▸ Problem details
Your job with the data below is to output exactly the lines from the one holding "U2 pin GND: AGND -> VDD" down to the one holding "U3 pin DO: MISO -> CS", both included, and no others.
:::
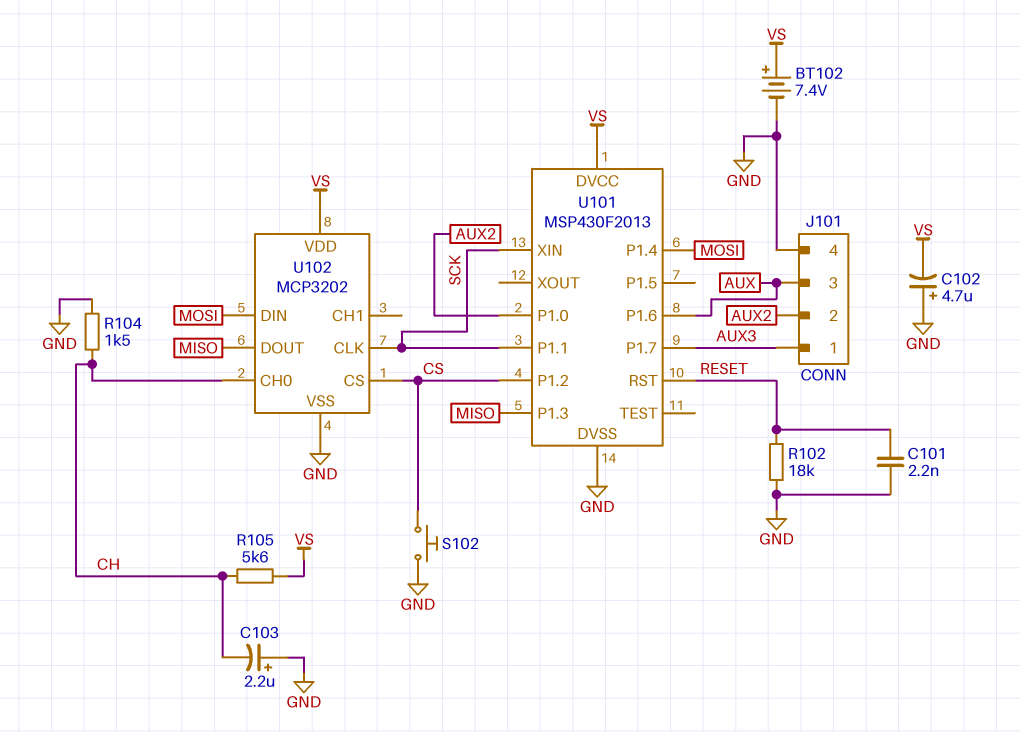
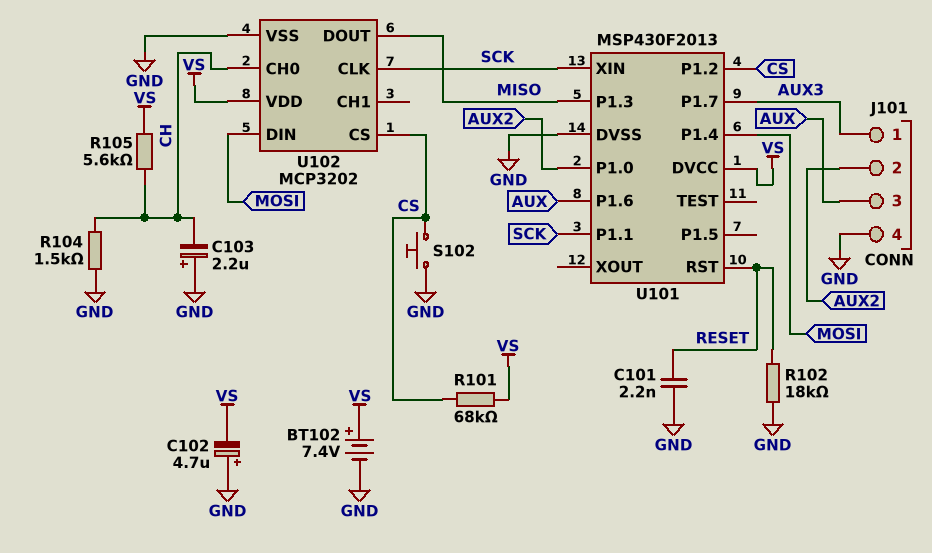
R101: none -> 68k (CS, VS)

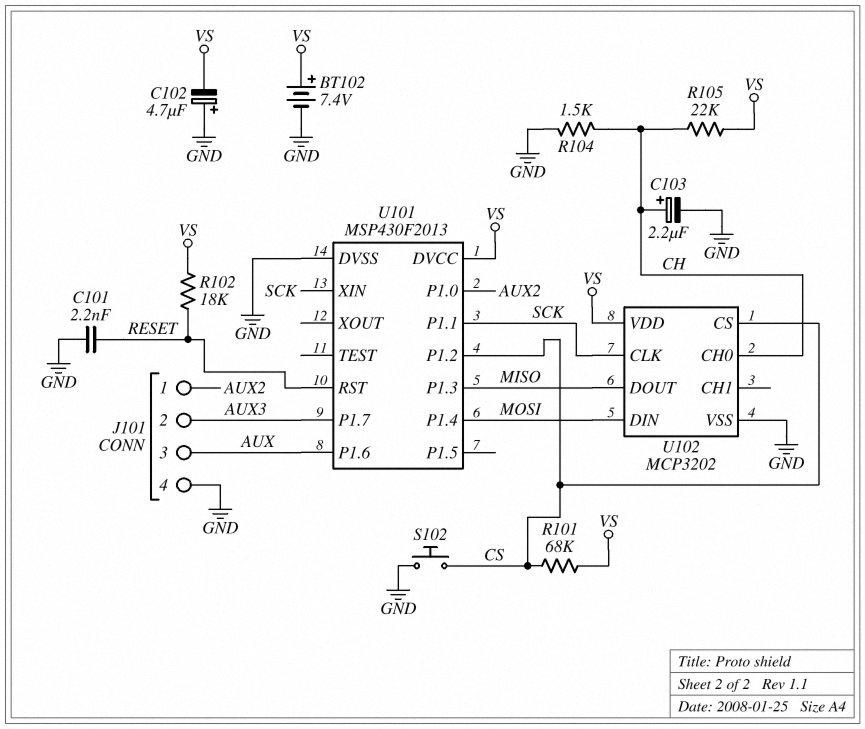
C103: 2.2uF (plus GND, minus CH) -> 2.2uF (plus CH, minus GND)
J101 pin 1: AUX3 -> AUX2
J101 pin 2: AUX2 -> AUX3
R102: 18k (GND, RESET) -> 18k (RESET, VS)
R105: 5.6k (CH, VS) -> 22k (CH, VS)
:::
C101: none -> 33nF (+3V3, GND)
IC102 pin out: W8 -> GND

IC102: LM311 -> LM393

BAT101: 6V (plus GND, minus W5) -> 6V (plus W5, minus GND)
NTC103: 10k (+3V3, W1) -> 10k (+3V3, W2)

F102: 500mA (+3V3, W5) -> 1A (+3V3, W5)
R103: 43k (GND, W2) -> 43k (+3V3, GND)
:::
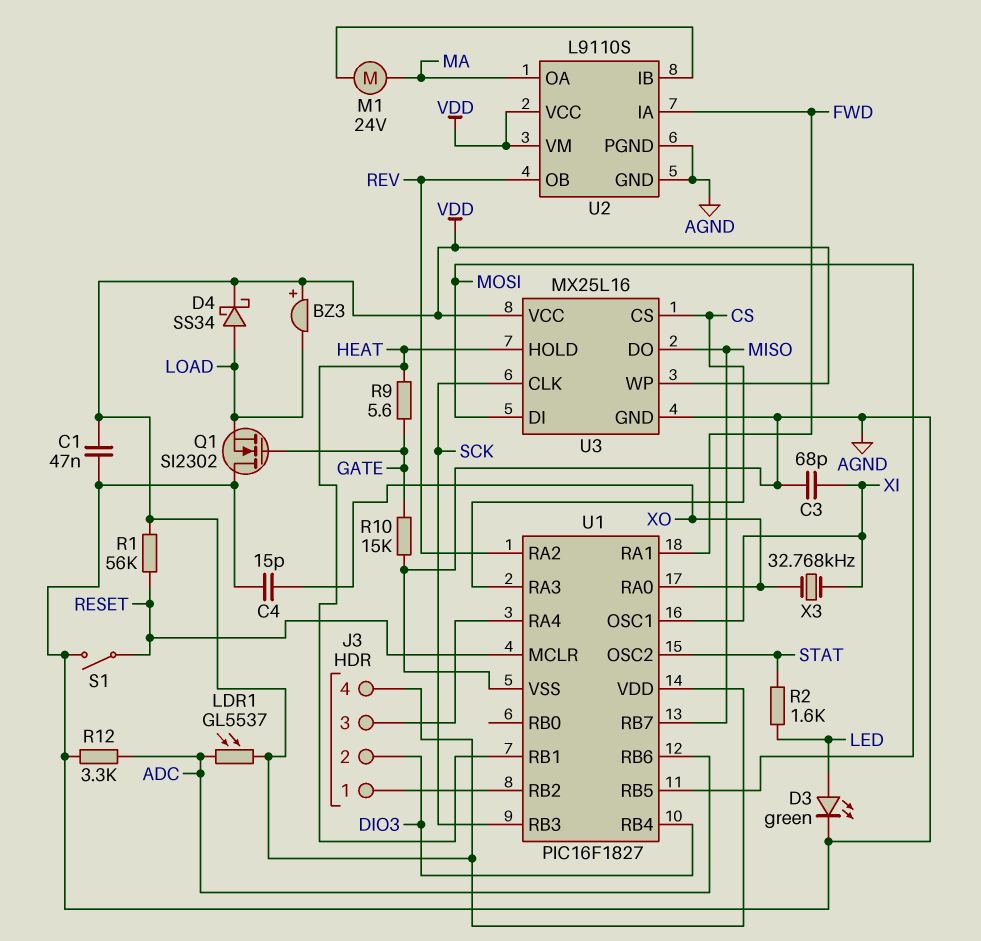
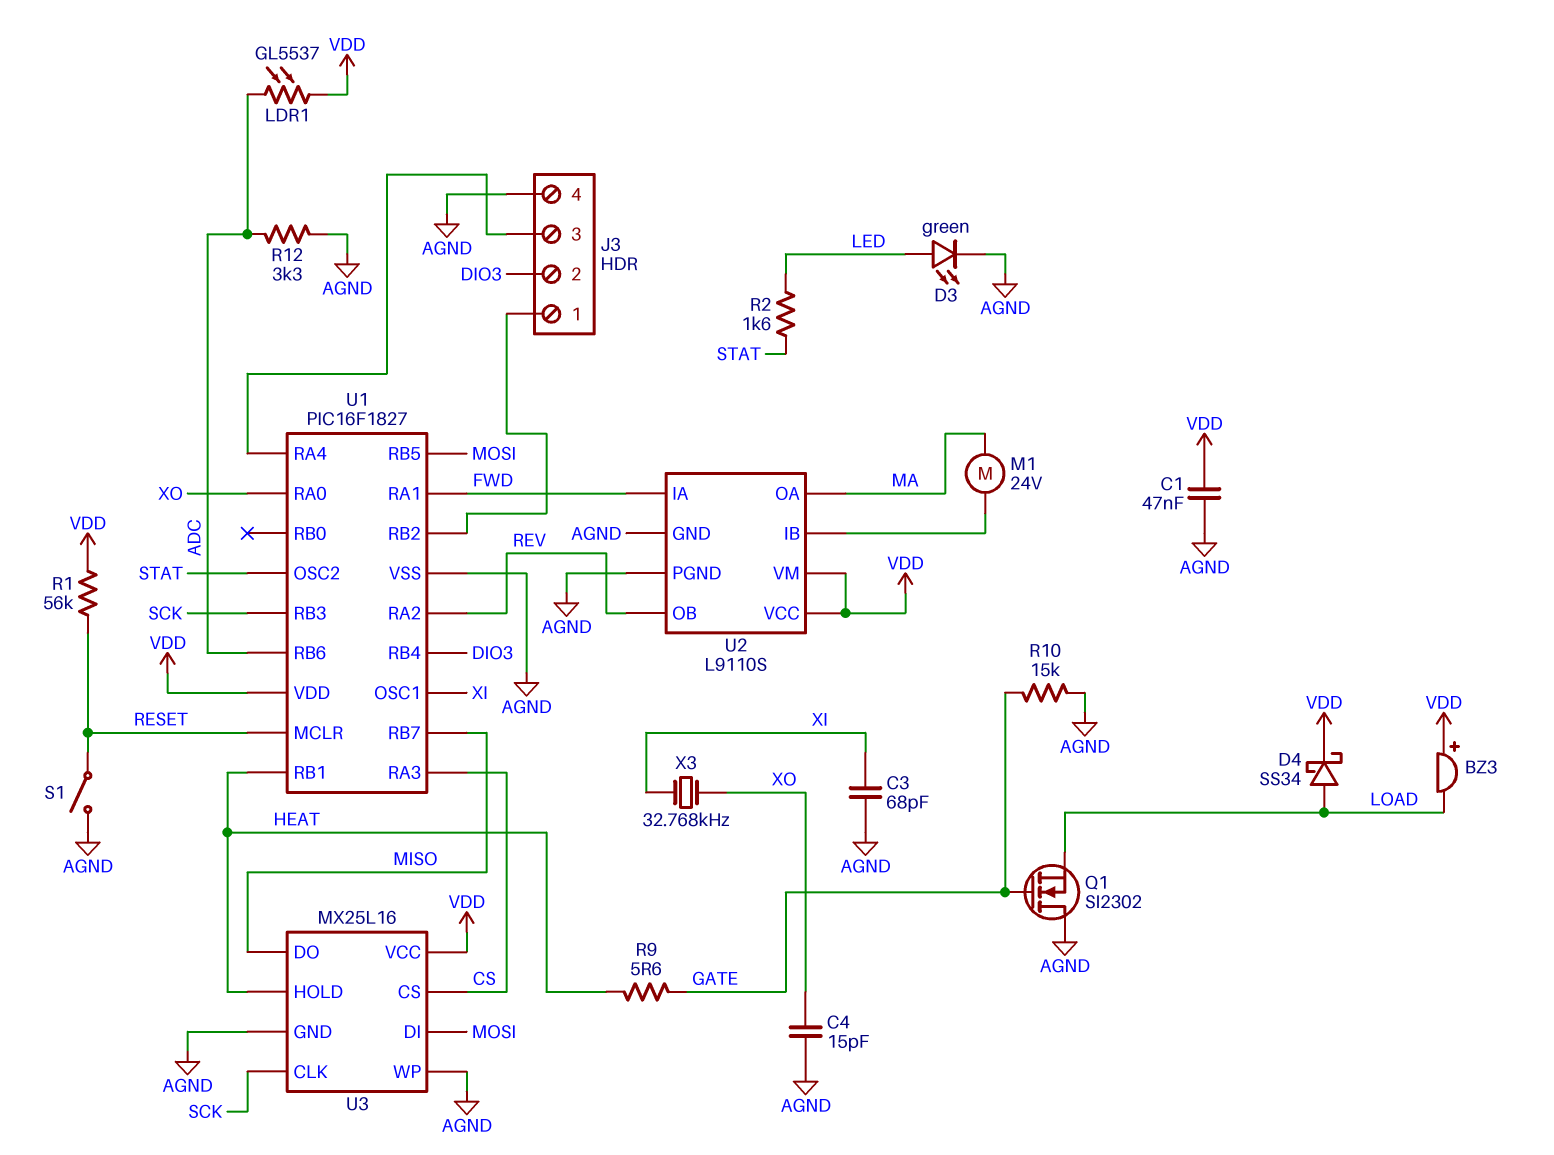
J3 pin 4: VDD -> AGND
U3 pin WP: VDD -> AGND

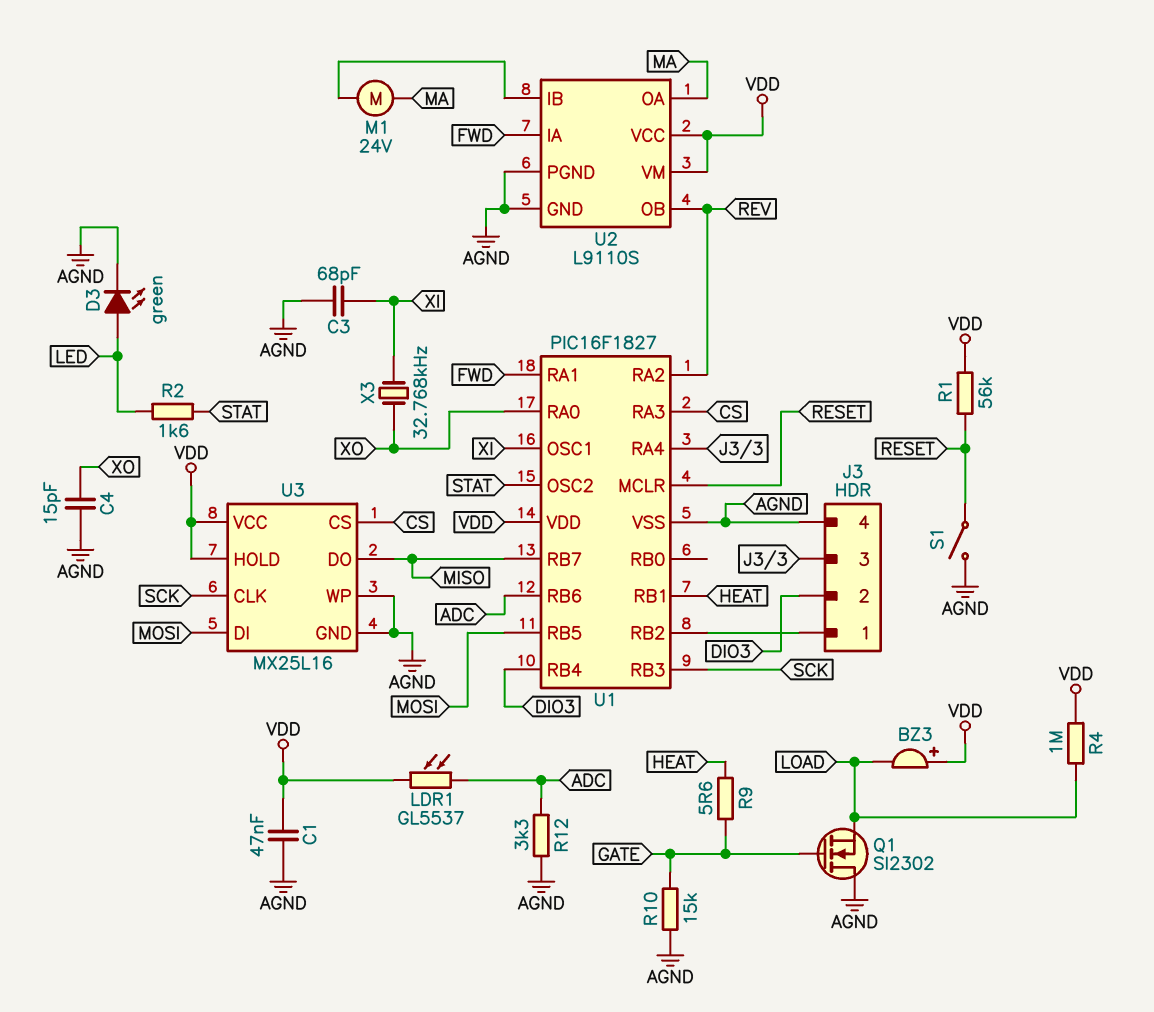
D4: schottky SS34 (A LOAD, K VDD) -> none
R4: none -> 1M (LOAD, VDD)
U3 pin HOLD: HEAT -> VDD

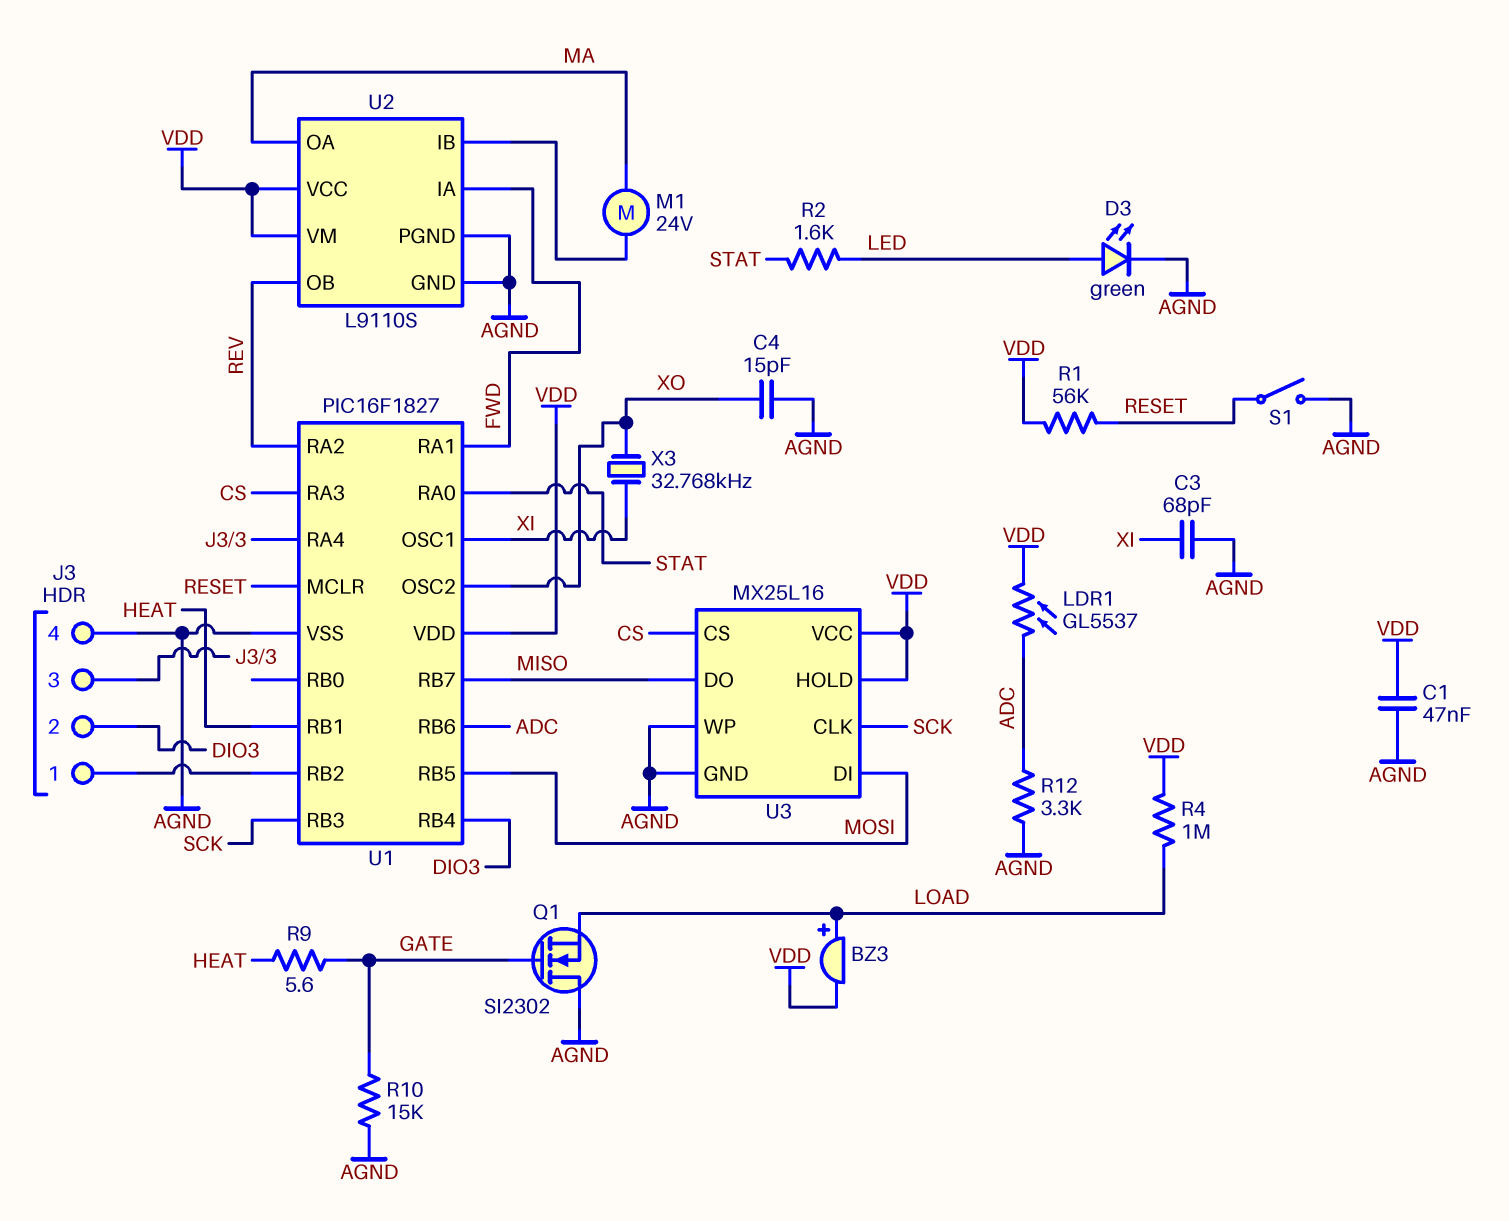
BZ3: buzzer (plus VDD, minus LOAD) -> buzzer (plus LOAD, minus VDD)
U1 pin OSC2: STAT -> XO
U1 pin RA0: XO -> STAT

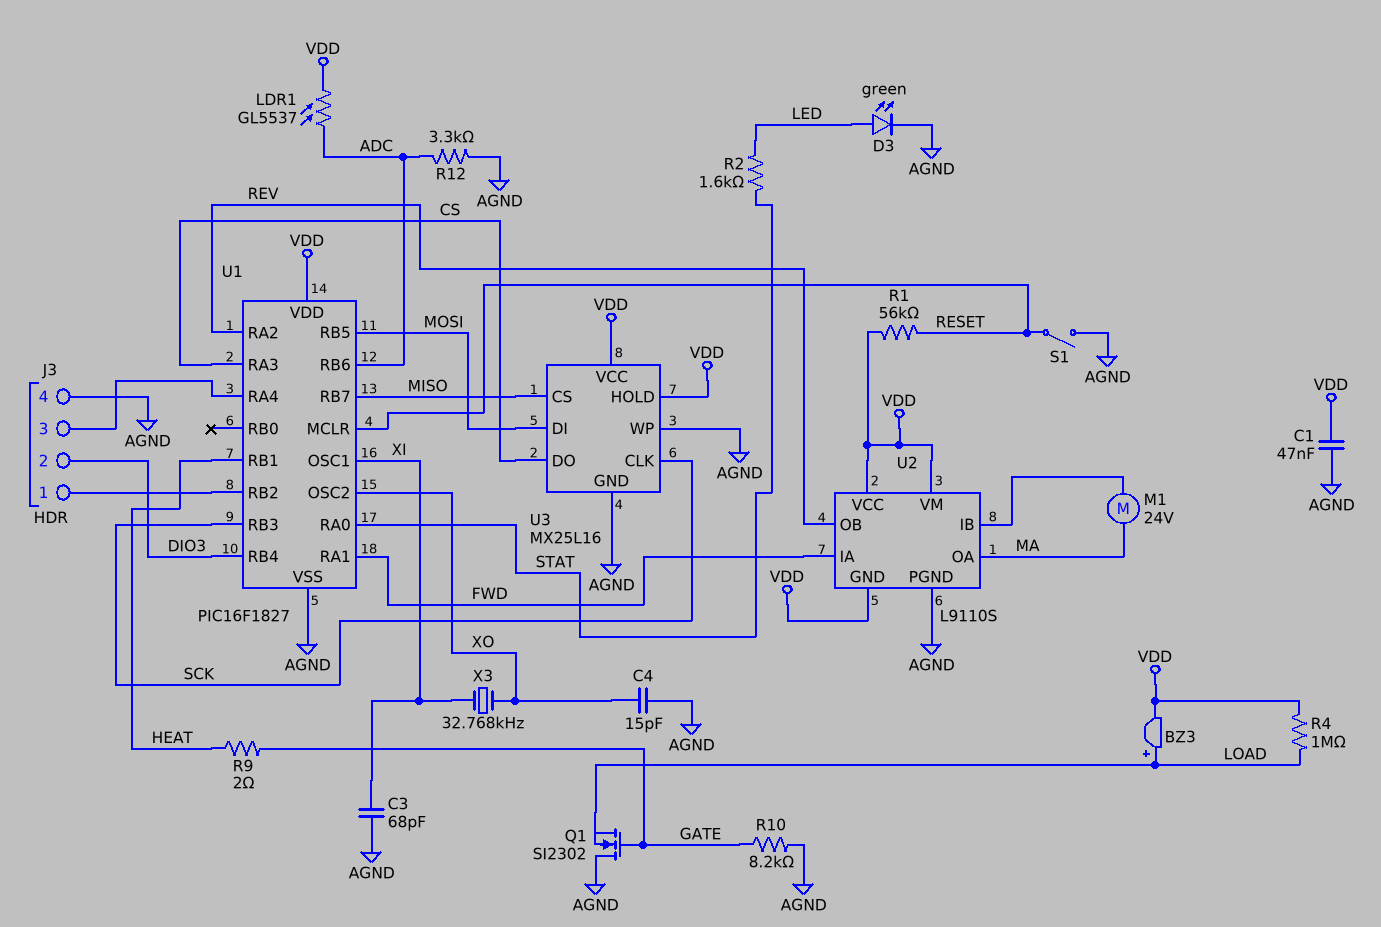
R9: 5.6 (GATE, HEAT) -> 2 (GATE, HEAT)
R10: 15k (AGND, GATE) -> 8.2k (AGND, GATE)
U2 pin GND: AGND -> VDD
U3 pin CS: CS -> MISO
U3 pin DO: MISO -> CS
:::
▸ Response area
U2 pin GND: AGND -> VDD
U3 pin CS: CS -> MISO
U3 pin DO: MISO -> CS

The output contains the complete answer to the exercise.